◆ DATASET RECORDS ◆
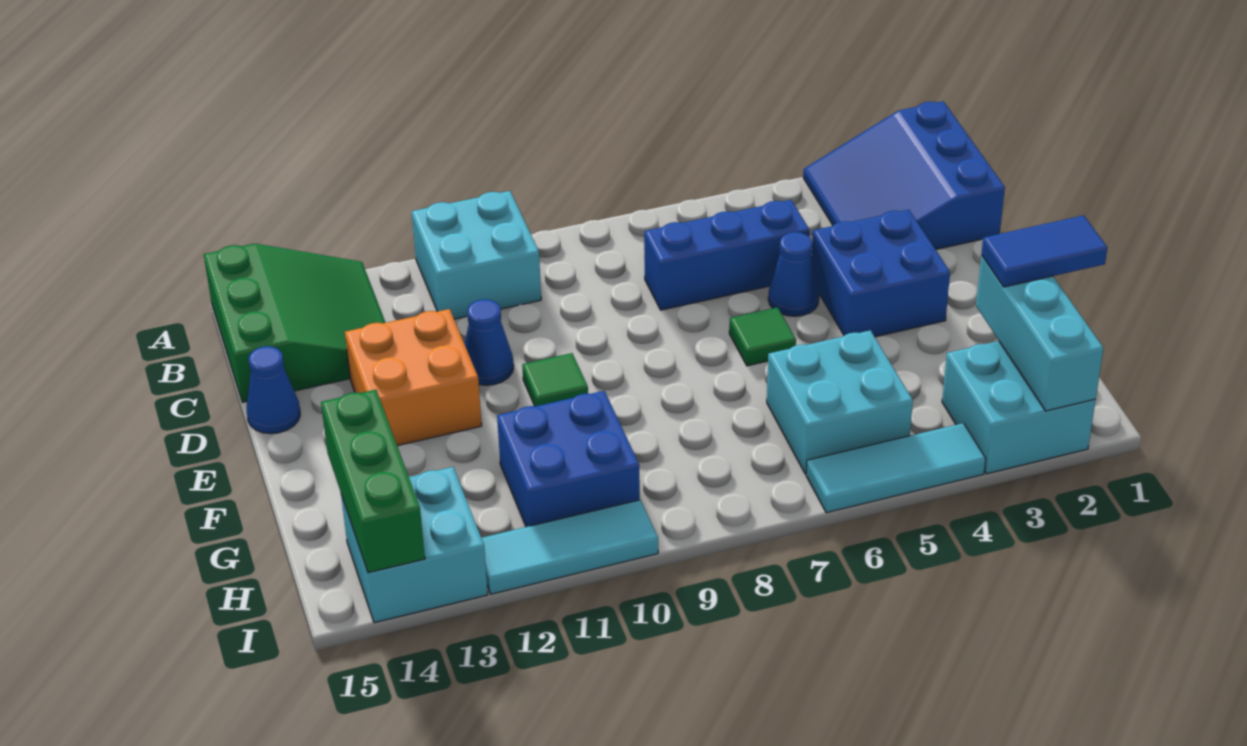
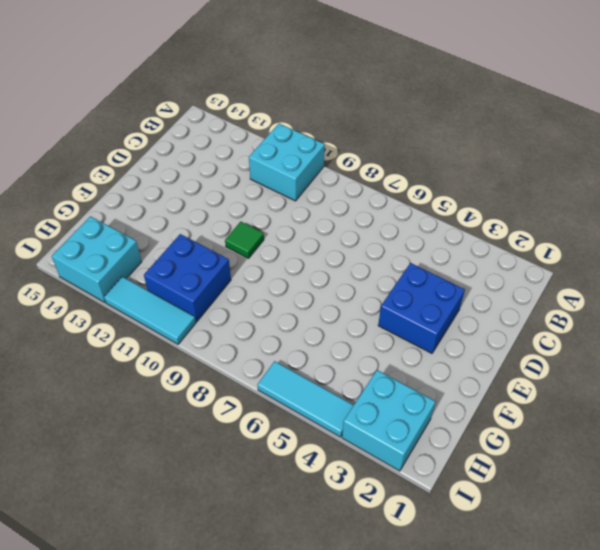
none -> blue slope A1:C3 level 1 top 1
none -> green slope A13:C15 level 1 top 15
none -> blue brick C5:C7 level 1

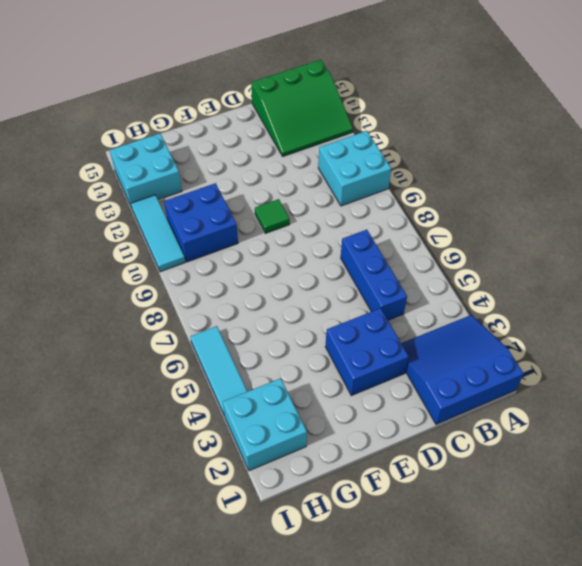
none -> blue cone D5 level 1
none -> blue cone D11 level 1
none -> orange brick D12:E13 level 1

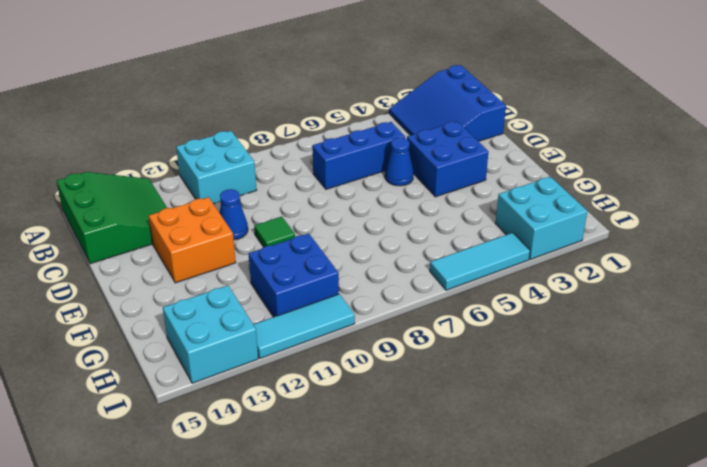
none -> blue cone D15 level 1
none -> green tile E6 level 1
none -> cyan brick G5:H6 level 1

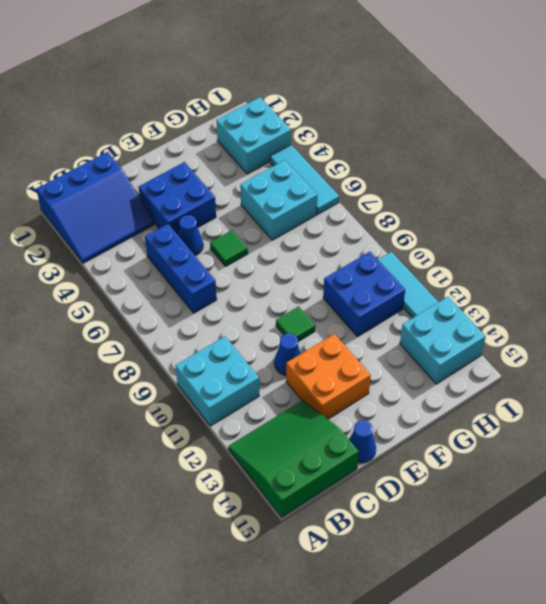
none -> cyan brick G2:I2 level 2
none -> green brick G14:I14 level 2
none -> blue tile G1:G2 level 3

◆ EXERCISE ◆
Would you set down the listing exactly, omitting pictures?

◆ SOLUTION TO THE EXERCISE ◆
none -> blue slope A1:C3 level 1 top 1
none -> green slope A13:C15 level 1 top 15
none -> blue brick C5:C7 level 1

none -> blue cone D5 level 1
none -> blue cone D11 level 1
none -> orange brick D12:E13 level 1

none -> blue cone D15 level 1
none -> green tile E6 level 1
none -> cyan brick G5:H6 level 1

none -> cyan brick G2:I2 level 2
none -> green brick G14:I14 level 2
none -> blue tile G1:G2 level 3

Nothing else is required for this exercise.